Dataset rows:
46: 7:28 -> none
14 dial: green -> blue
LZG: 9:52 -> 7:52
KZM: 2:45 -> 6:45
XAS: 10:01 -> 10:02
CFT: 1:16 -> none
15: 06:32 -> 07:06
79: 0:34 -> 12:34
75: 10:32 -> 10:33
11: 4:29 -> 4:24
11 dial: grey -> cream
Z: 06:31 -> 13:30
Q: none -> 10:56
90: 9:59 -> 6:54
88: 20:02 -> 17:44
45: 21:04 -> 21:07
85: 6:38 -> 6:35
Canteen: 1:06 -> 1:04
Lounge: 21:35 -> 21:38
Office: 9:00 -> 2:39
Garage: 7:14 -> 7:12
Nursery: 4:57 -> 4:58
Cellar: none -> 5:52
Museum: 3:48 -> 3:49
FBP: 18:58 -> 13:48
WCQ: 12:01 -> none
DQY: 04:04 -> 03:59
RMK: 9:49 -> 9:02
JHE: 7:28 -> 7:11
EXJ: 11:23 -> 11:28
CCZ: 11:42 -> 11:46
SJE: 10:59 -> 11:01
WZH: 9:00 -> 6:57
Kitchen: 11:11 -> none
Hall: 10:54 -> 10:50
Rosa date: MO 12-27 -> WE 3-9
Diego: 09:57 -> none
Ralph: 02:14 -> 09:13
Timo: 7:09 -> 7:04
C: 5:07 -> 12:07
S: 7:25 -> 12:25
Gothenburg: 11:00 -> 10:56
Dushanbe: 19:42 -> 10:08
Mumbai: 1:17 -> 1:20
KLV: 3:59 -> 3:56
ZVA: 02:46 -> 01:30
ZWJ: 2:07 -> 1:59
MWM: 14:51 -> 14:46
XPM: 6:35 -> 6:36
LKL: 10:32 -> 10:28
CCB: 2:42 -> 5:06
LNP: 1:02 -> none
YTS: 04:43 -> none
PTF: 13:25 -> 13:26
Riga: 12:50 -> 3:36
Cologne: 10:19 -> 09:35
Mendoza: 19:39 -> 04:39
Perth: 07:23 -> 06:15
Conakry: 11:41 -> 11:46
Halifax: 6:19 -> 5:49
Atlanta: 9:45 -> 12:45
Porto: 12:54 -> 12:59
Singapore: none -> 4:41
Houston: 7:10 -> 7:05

* [Written task]:
Can you echo all of the lines above back, character for character, without changing anything?

* [Exercise solution]:
46: 7:28 -> none
14 dial: green -> blue
LZG: 9:52 -> 7:52
KZM: 2:45 -> 6:45
XAS: 10:01 -> 10:02
CFT: 1:16 -> none
15: 06:32 -> 07:06
79: 0:34 -> 12:34
75: 10:32 -> 10:33
11: 4:29 -> 4:24
11 dial: grey -> cream
Z: 06:31 -> 13:30
Q: none -> 10:56
90: 9:59 -> 6:54
88: 20:02 -> 17:44
45: 21:04 -> 21:07
85: 6:38 -> 6:35
Canteen: 1:06 -> 1:04
Lounge: 21:35 -> 21:38
Office: 9:00 -> 2:39
Garage: 7:14 -> 7:12
Nursery: 4:57 -> 4:58
Cellar: none -> 5:52
Museum: 3:48 -> 3:49
FBP: 18:58 -> 13:48
WCQ: 12:01 -> none
DQY: 04:04 -> 03:59
RMK: 9:49 -> 9:02
JHE: 7:28 -> 7:11
EXJ: 11:23 -> 11:28
CCZ: 11:42 -> 11:46
SJE: 10:59 -> 11:01
WZH: 9:00 -> 6:57
Kitchen: 11:11 -> none
Hall: 10:54 -> 10:50
Rosa date: MO 12-27 -> WE 3-9
Diego: 09:57 -> none
Ralph: 02:14 -> 09:13
Timo: 7:09 -> 7:04
C: 5:07 -> 12:07
S: 7:25 -> 12:25
Gothenburg: 11:00 -> 10:56
Dushanbe: 19:42 -> 10:08
Mumbai: 1:17 -> 1:20
KLV: 3:59 -> 3:56
ZVA: 02:46 -> 01:30
ZWJ: 2:07 -> 1:59
MWM: 14:51 -> 14:46
XPM: 6:35 -> 6:36
LKL: 10:32 -> 10:28
CCB: 2:42 -> 5:06
LNP: 1:02 -> none
YTS: 04:43 -> none
PTF: 13:25 -> 13:26
Riga: 12:50 -> 3:36
Cologne: 10:19 -> 09:35
Mendoza: 19:39 -> 04:39
Perth: 07:23 -> 06:15
Conakry: 11:41 -> 11:46
Halifax: 6:19 -> 5:49
Atlanta: 9:45 -> 12:45
Porto: 12:54 -> 12:59
Singapore: none -> 4:41
Houston: 7:10 -> 7:05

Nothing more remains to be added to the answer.